▼

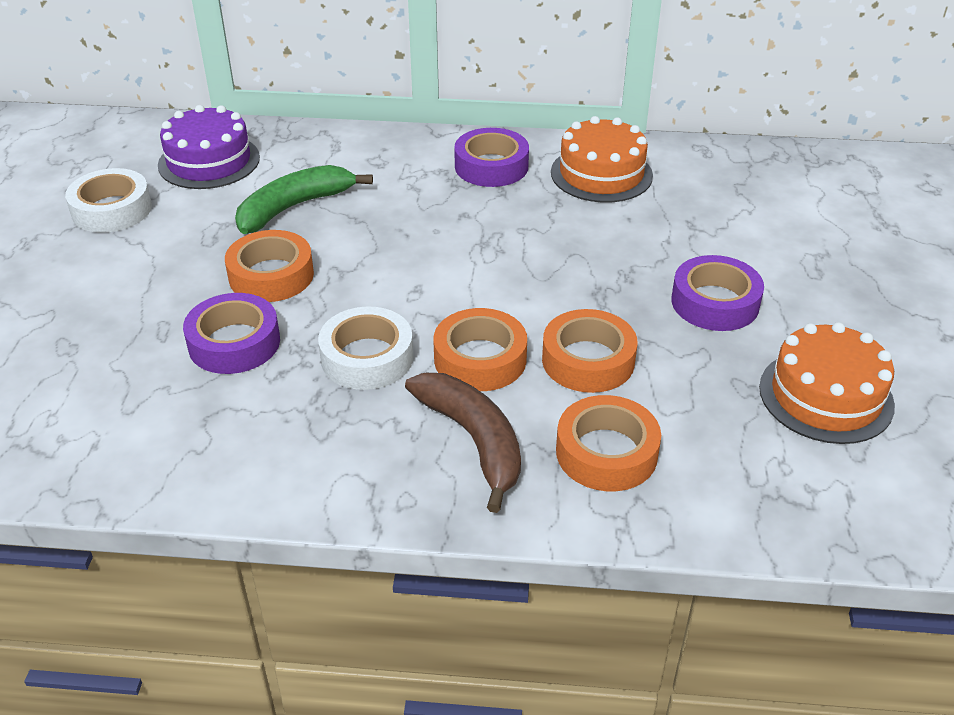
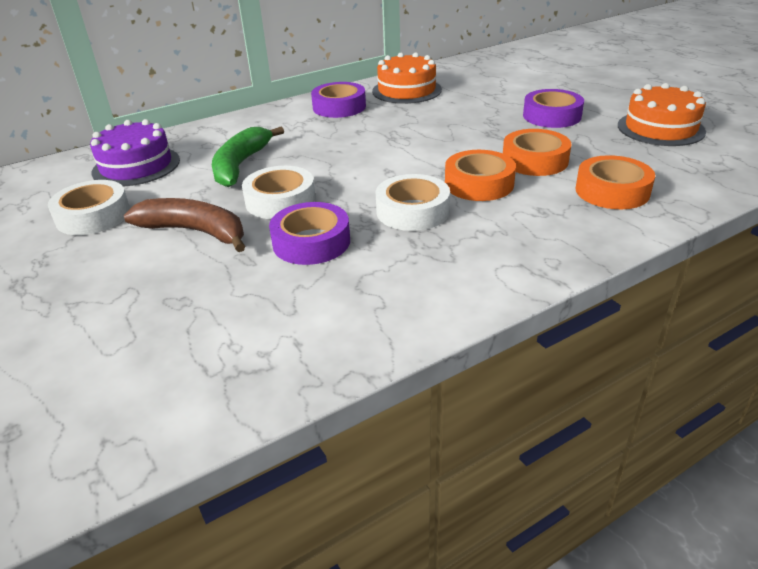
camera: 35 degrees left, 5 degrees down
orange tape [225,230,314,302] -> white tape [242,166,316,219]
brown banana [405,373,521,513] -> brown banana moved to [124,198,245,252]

▲
▼

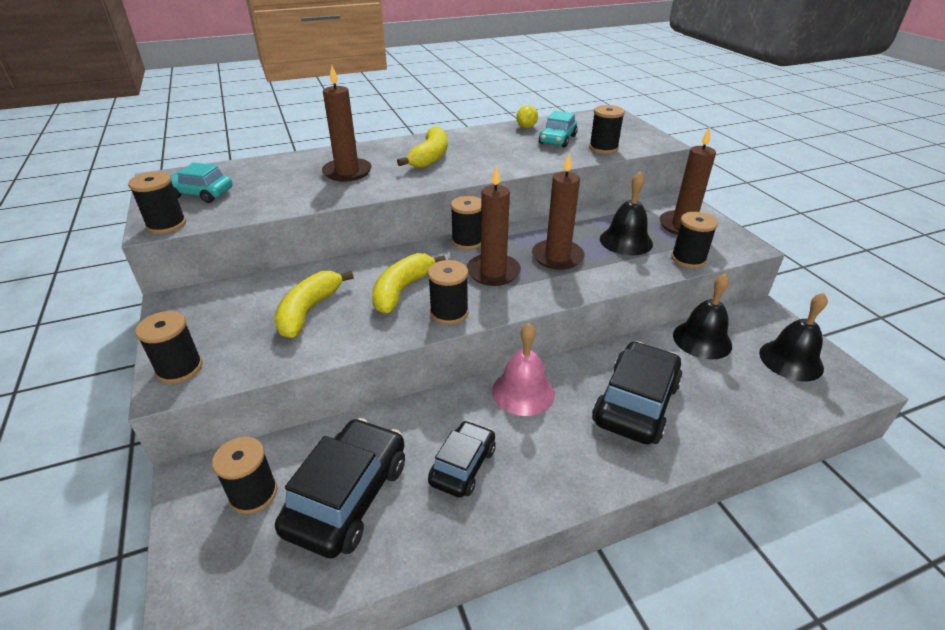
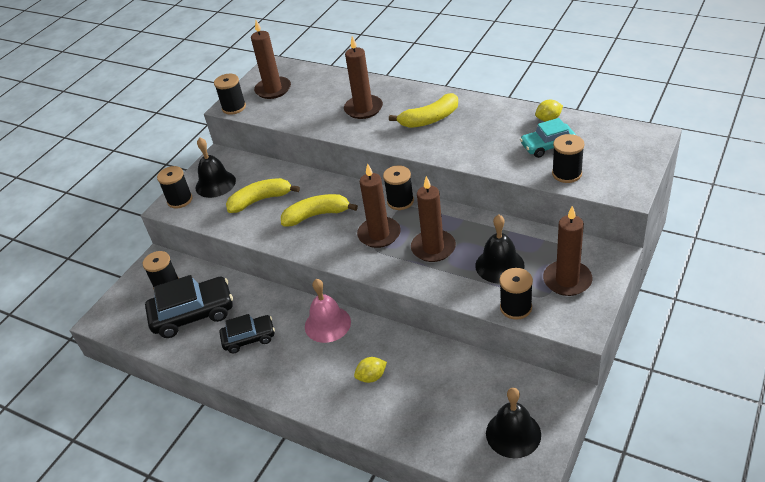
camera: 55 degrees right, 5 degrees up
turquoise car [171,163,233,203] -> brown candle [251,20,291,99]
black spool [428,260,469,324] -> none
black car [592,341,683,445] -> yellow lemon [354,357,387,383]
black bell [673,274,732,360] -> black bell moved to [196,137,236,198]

▲

■ **EXERCISE AIM**: From the listing above, repeat exactly the lines starting at the line that includes "camera: 35 degrees left, 5 degrees down" and ending at the line that includes "brown banana [405,373,521,513]", with nothing outside that span.

■ **EXERCISE OUTPUT**:
camera: 35 degrees left, 5 degrees down
orange tape [225,230,314,302] -> white tape [242,166,316,219]
brown banana [405,373,521,513] -> brown banana moved to [124,198,245,252]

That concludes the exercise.